Task objective:
Once the line containing "RGB3: KY-016 -> KY-009" is found in the entries below, reproduce it and every line after it, stopping at and including the line containing "TEMP3 pin OUT: D35 -> D34"; reproduce nothing else, and keep each line exact.

Task inputs section start

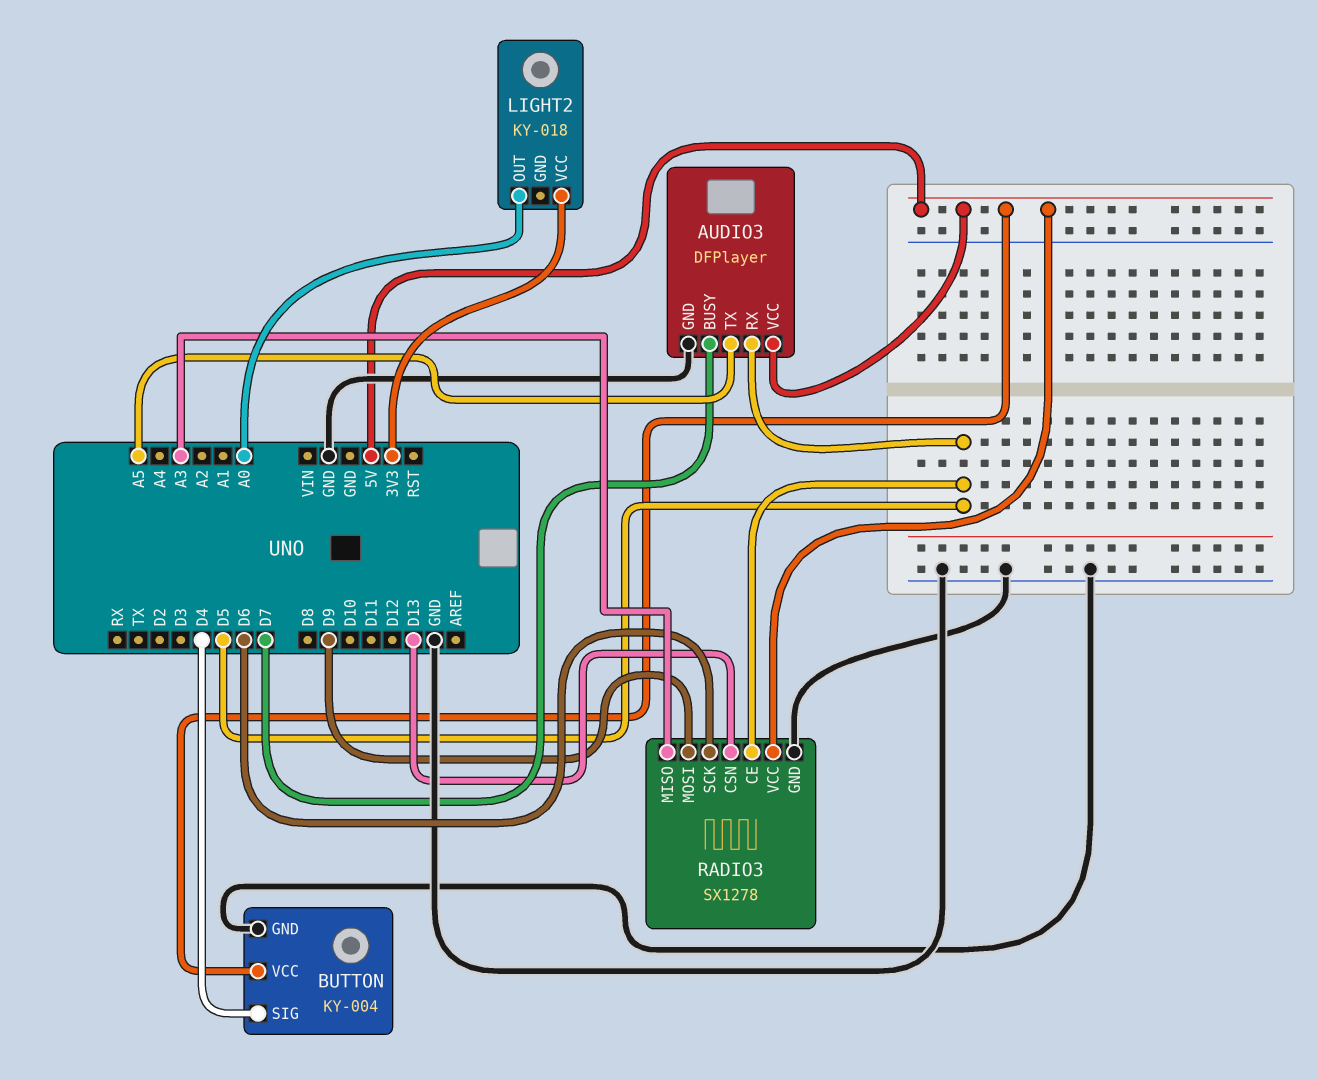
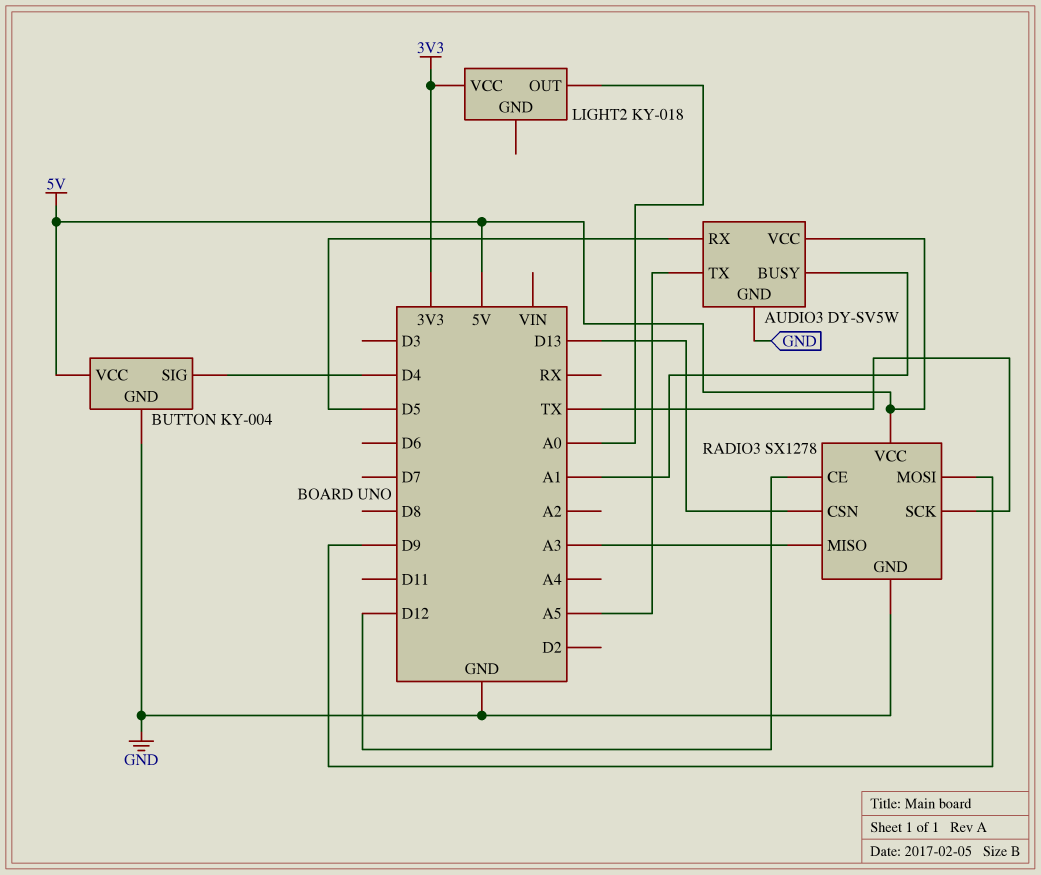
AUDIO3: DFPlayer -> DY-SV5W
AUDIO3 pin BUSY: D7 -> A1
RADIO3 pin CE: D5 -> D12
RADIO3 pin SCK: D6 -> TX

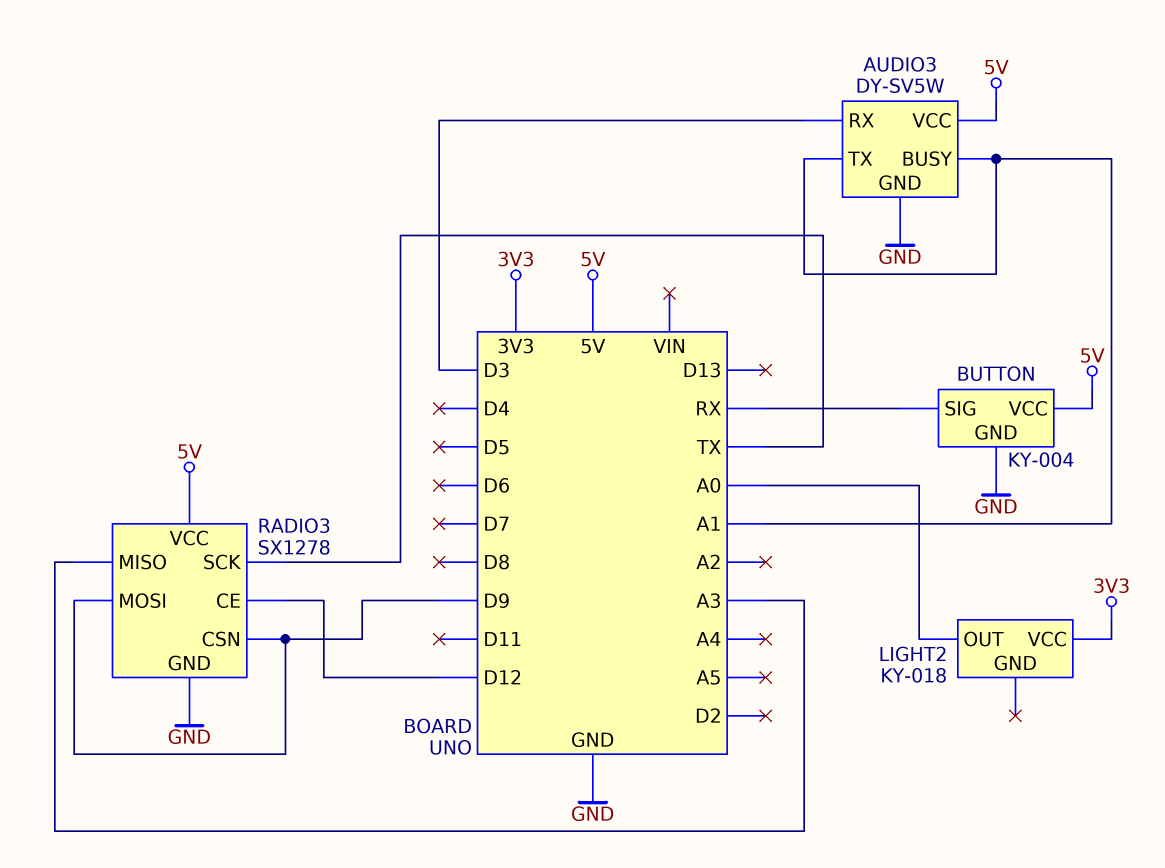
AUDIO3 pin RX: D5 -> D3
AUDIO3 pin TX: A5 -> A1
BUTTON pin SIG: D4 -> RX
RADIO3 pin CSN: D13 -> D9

Task inputs section end
Task inputs section start

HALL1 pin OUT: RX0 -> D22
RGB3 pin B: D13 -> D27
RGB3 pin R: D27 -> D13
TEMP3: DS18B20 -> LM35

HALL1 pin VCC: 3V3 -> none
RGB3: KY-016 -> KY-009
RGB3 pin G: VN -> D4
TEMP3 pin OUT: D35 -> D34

Task inputs section end

The completed task:
RGB3: KY-016 -> KY-009
RGB3 pin G: VN -> D4
TEMP3 pin OUT: D35 -> D34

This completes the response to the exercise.